* [WHAT IS EXPECTED]:
Which lines of the data include the string "eraser"? List them all.

* [DATA EXCERPTS]:

== == ==

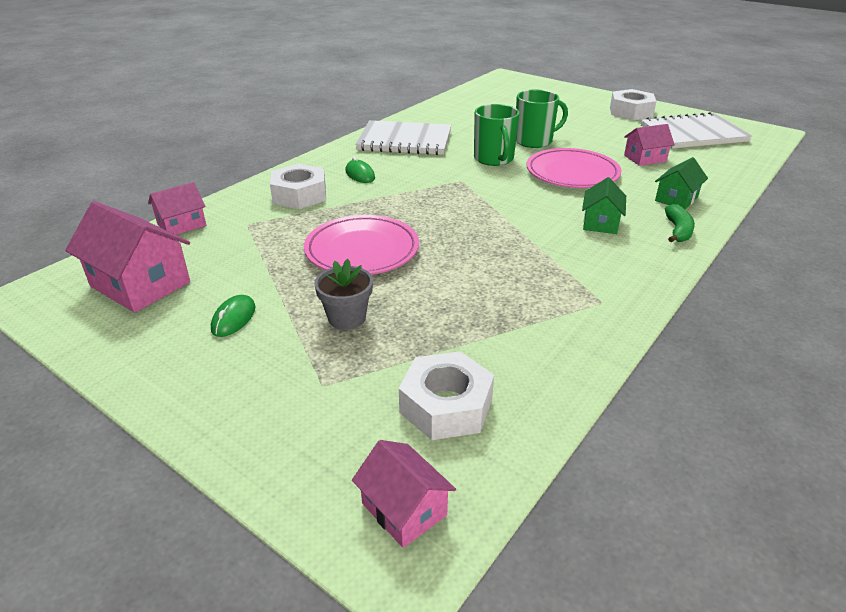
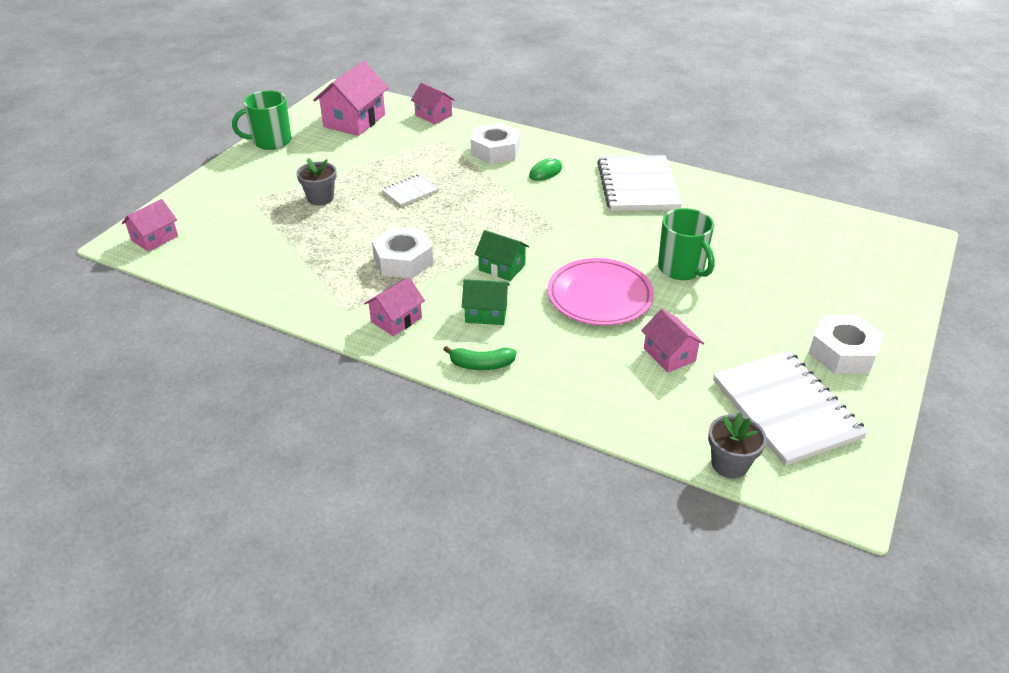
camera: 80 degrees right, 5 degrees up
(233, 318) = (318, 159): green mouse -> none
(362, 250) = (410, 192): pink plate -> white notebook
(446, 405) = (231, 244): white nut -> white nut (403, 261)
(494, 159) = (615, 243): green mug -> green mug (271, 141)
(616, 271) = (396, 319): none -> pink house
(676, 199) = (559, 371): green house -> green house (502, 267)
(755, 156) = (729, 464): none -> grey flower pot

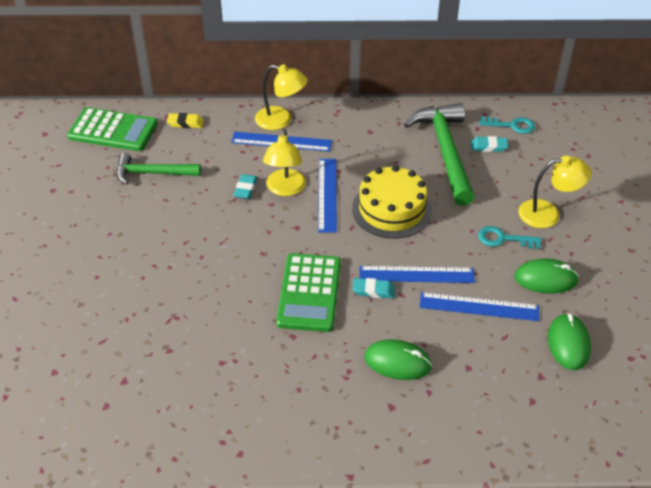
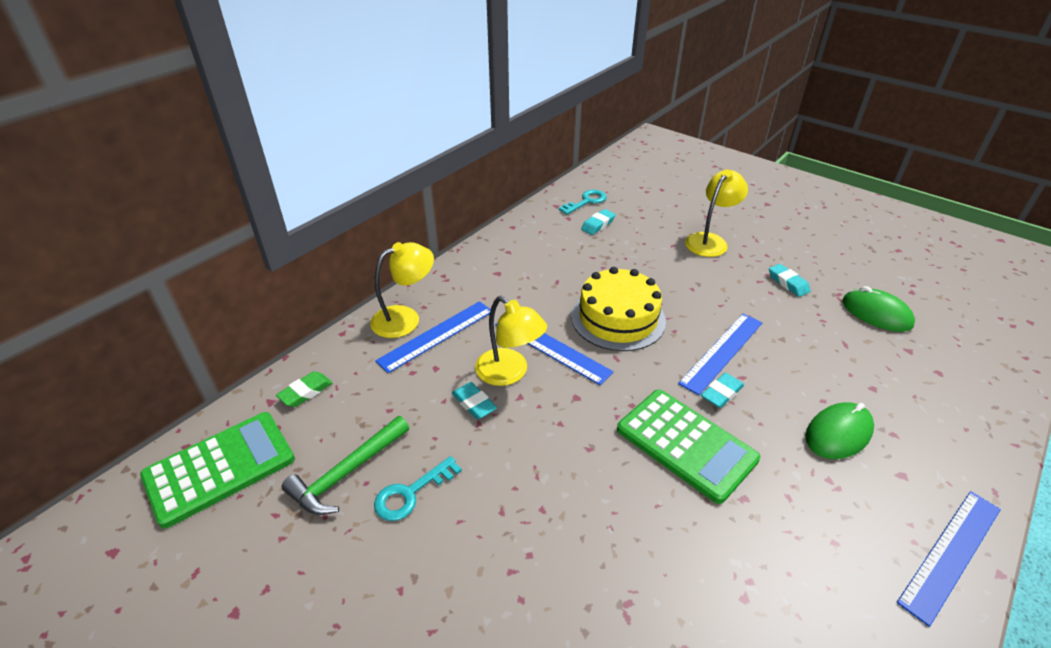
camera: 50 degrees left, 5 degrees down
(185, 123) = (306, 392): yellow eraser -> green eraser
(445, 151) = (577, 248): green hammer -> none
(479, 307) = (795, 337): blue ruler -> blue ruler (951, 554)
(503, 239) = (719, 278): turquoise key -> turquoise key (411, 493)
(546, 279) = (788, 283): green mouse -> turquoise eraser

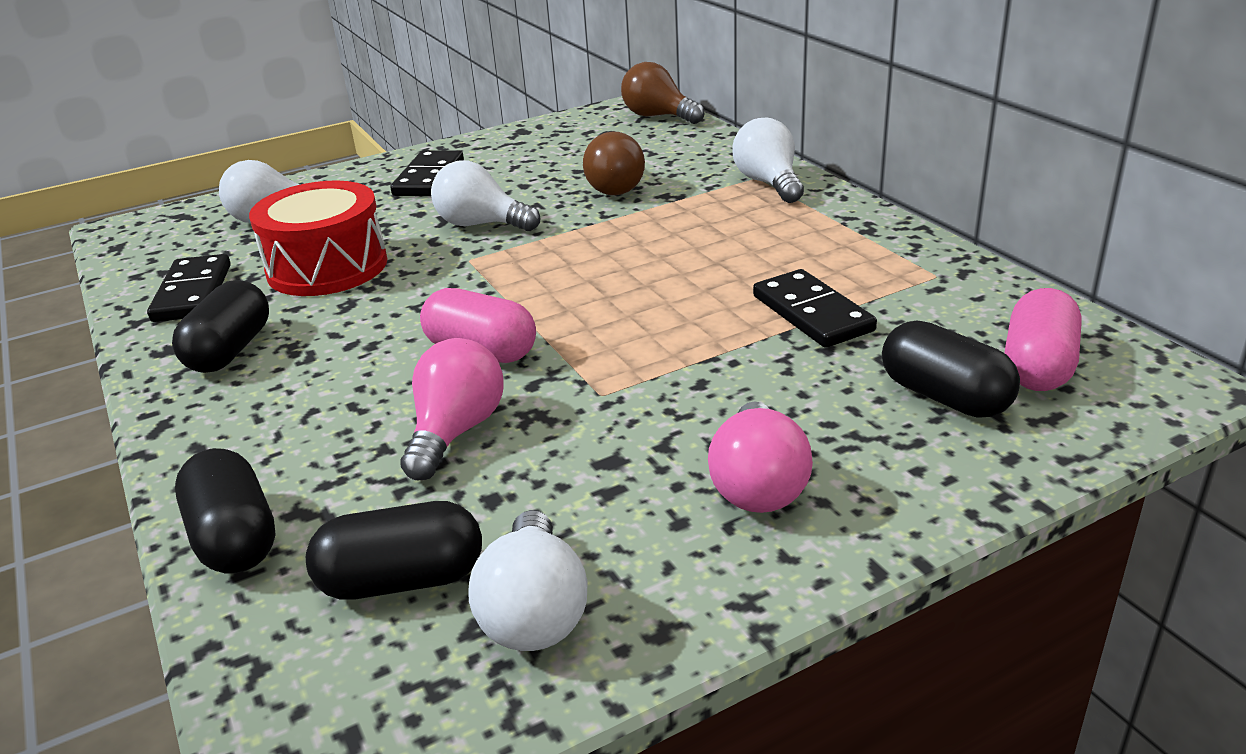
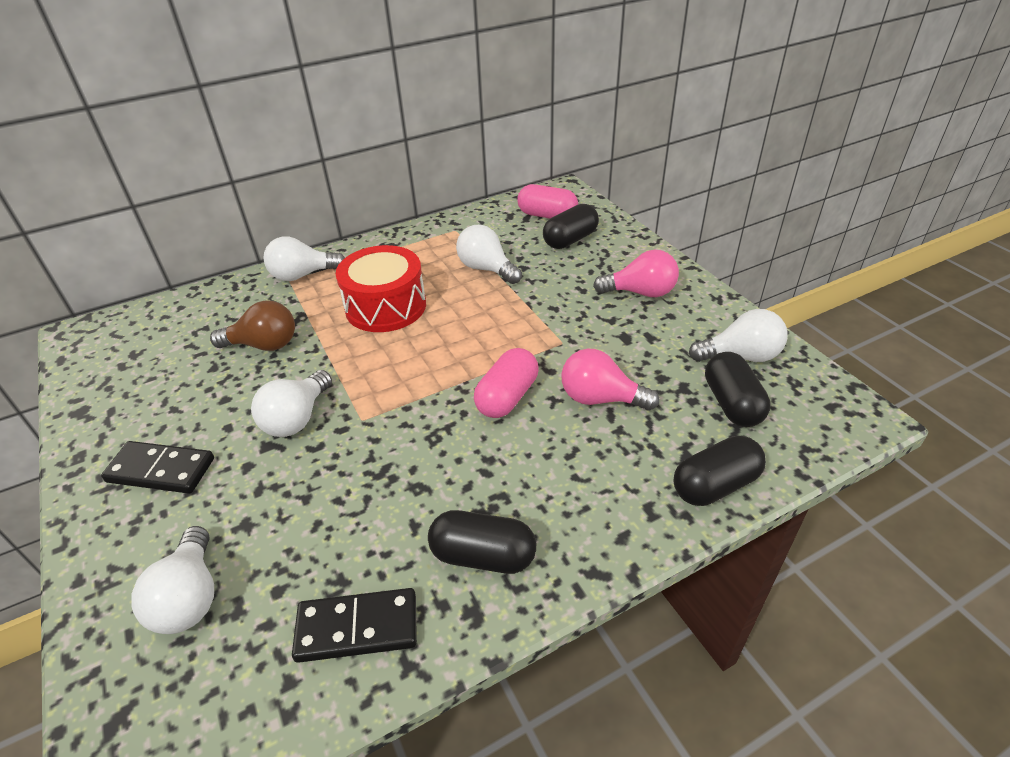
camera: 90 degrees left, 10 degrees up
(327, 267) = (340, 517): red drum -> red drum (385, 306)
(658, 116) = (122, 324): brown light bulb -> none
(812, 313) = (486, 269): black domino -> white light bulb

== == ==

* [RESULT OF THIS EXERCISE]:
(185, 123) = (306, 392): yellow eraser -> green eraser
(546, 279) = (788, 283): green mouse -> turquoise eraser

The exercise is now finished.